EXERCISE DETAILS: Whatever the lines below say, output them exactly.

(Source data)
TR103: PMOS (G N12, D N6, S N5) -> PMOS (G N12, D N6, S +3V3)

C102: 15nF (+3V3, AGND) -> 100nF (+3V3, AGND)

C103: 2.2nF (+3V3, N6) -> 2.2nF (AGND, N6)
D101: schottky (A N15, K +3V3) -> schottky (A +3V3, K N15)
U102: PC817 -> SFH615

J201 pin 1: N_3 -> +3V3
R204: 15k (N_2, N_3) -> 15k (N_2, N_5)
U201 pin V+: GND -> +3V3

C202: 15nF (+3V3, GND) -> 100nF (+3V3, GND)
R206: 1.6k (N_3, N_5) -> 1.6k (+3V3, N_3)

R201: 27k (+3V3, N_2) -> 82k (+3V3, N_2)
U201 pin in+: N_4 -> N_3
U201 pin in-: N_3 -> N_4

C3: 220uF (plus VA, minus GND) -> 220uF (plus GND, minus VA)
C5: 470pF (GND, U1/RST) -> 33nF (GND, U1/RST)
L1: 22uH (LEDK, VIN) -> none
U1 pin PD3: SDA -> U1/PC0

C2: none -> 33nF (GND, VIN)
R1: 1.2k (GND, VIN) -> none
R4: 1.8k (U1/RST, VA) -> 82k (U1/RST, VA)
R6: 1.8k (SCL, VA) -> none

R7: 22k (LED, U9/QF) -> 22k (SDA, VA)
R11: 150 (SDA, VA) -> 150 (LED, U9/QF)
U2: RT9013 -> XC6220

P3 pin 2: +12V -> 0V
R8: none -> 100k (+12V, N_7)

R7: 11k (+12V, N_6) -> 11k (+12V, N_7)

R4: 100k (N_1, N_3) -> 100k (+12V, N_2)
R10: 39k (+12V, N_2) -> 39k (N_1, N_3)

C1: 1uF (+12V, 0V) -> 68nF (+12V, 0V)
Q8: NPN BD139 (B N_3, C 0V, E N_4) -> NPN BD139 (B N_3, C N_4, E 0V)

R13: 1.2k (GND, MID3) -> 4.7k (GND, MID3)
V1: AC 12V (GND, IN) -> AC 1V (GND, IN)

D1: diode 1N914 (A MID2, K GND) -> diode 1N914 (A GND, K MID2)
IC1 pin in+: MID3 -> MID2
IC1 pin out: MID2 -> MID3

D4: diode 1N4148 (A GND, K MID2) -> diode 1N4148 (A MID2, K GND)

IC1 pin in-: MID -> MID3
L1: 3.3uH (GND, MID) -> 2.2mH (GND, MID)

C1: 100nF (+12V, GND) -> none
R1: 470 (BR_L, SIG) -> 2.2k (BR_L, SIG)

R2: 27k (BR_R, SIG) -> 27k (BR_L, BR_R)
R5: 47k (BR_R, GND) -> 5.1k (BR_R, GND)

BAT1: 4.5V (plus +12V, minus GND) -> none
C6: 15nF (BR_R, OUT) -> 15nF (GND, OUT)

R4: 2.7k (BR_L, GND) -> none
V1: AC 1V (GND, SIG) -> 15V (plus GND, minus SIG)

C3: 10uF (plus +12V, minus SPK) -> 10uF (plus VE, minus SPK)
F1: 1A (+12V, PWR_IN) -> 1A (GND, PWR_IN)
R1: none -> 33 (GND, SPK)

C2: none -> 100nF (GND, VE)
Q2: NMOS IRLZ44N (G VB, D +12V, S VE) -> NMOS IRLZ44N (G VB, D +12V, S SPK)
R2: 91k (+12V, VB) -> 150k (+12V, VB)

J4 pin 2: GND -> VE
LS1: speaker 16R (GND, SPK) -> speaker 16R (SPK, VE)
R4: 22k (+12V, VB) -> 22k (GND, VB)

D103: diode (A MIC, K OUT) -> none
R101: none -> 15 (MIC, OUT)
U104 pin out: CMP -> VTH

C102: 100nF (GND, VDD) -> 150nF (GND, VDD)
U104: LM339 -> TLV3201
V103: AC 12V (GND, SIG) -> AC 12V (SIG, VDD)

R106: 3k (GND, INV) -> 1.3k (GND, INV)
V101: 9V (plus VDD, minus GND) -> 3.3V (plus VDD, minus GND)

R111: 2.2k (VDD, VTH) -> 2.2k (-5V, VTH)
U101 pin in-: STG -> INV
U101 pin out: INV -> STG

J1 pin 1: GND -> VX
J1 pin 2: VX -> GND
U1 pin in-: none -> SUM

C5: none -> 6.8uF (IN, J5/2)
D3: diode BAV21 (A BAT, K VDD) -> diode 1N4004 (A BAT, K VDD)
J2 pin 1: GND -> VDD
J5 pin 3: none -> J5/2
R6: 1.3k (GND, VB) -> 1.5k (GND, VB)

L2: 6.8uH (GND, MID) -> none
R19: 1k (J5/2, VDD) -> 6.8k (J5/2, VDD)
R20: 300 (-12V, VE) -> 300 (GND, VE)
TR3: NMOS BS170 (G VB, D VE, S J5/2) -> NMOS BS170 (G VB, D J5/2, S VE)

SOLUTION FOR THIS EXERCISE:
TR103: PMOS (G N12, D N6, S N5) -> PMOS (G N12, D N6, S +3V3)

C102: 15nF (+3V3, AGND) -> 100nF (+3V3, AGND)

C103: 2.2nF (+3V3, N6) -> 2.2nF (AGND, N6)
D101: schottky (A N15, K +3V3) -> schottky (A +3V3, K N15)
U102: PC817 -> SFH615

J201 pin 1: N_3 -> +3V3
R204: 15k (N_2, N_3) -> 15k (N_2, N_5)
U201 pin V+: GND -> +3V3

C202: 15nF (+3V3, GND) -> 100nF (+3V3, GND)
R206: 1.6k (N_3, N_5) -> 1.6k (+3V3, N_3)

R201: 27k (+3V3, N_2) -> 82k (+3V3, N_2)
U201 pin in+: N_4 -> N_3
U201 pin in-: N_3 -> N_4

C3: 220uF (plus VA, minus GND) -> 220uF (plus GND, minus VA)
C5: 470pF (GND, U1/RST) -> 33nF (GND, U1/RST)
L1: 22uH (LEDK, VIN) -> none
U1 pin PD3: SDA -> U1/PC0

C2: none -> 33nF (GND, VIN)
R1: 1.2k (GND, VIN) -> none
R4: 1.8k (U1/RST, VA) -> 82k (U1/RST, VA)
R6: 1.8k (SCL, VA) -> none

R7: 22k (LED, U9/QF) -> 22k (SDA, VA)
R11: 150 (SDA, VA) -> 150 (LED, U9/QF)
U2: RT9013 -> XC6220

P3 pin 2: +12V -> 0V
R8: none -> 100k (+12V, N_7)

R7: 11k (+12V, N_6) -> 11k (+12V, N_7)

R4: 100k (N_1, N_3) -> 100k (+12V, N_2)
R10: 39k (+12V, N_2) -> 39k (N_1, N_3)

C1: 1uF (+12V, 0V) -> 68nF (+12V, 0V)
Q8: NPN BD139 (B N_3, C 0V, E N_4) -> NPN BD139 (B N_3, C N_4, E 0V)

R13: 1.2k (GND, MID3) -> 4.7k (GND, MID3)
V1: AC 12V (GND, IN) -> AC 1V (GND, IN)

D1: diode 1N914 (A MID2, K GND) -> diode 1N914 (A GND, K MID2)
IC1 pin in+: MID3 -> MID2
IC1 pin out: MID2 -> MID3

D4: diode 1N4148 (A GND, K MID2) -> diode 1N4148 (A MID2, K GND)

IC1 pin in-: MID -> MID3
L1: 3.3uH (GND, MID) -> 2.2mH (GND, MID)

C1: 100nF (+12V, GND) -> none
R1: 470 (BR_L, SIG) -> 2.2k (BR_L, SIG)

R2: 27k (BR_R, SIG) -> 27k (BR_L, BR_R)
R5: 47k (BR_R, GND) -> 5.1k (BR_R, GND)

BAT1: 4.5V (plus +12V, minus GND) -> none
C6: 15nF (BR_R, OUT) -> 15nF (GND, OUT)

R4: 2.7k (BR_L, GND) -> none
V1: AC 1V (GND, SIG) -> 15V (plus GND, minus SIG)

C3: 10uF (plus +12V, minus SPK) -> 10uF (plus VE, minus SPK)
F1: 1A (+12V, PWR_IN) -> 1A (GND, PWR_IN)
R1: none -> 33 (GND, SPK)

C2: none -> 100nF (GND, VE)
Q2: NMOS IRLZ44N (G VB, D +12V, S VE) -> NMOS IRLZ44N (G VB, D +12V, S SPK)
R2: 91k (+12V, VB) -> 150k (+12V, VB)

J4 pin 2: GND -> VE
LS1: speaker 16R (GND, SPK) -> speaker 16R (SPK, VE)
R4: 22k (+12V, VB) -> 22k (GND, VB)

D103: diode (A MIC, K OUT) -> none
R101: none -> 15 (MIC, OUT)
U104 pin out: CMP -> VTH

C102: 100nF (GND, VDD) -> 150nF (GND, VDD)
U104: LM339 -> TLV3201
V103: AC 12V (GND, SIG) -> AC 12V (SIG, VDD)

R106: 3k (GND, INV) -> 1.3k (GND, INV)
V101: 9V (plus VDD, minus GND) -> 3.3V (plus VDD, minus GND)

R111: 2.2k (VDD, VTH) -> 2.2k (-5V, VTH)
U101 pin in-: STG -> INV
U101 pin out: INV -> STG

J1 pin 1: GND -> VX
J1 pin 2: VX -> GND
U1 pin in-: none -> SUM

C5: none -> 6.8uF (IN, J5/2)
D3: diode BAV21 (A BAT, K VDD) -> diode 1N4004 (A BAT, K VDD)
J2 pin 1: GND -> VDD
J5 pin 3: none -> J5/2
R6: 1.3k (GND, VB) -> 1.5k (GND, VB)

L2: 6.8uH (GND, MID) -> none
R19: 1k (J5/2, VDD) -> 6.8k (J5/2, VDD)
R20: 300 (-12V, VE) -> 300 (GND, VE)
TR3: NMOS BS170 (G VB, D VE, S J5/2) -> NMOS BS170 (G VB, D J5/2, S VE)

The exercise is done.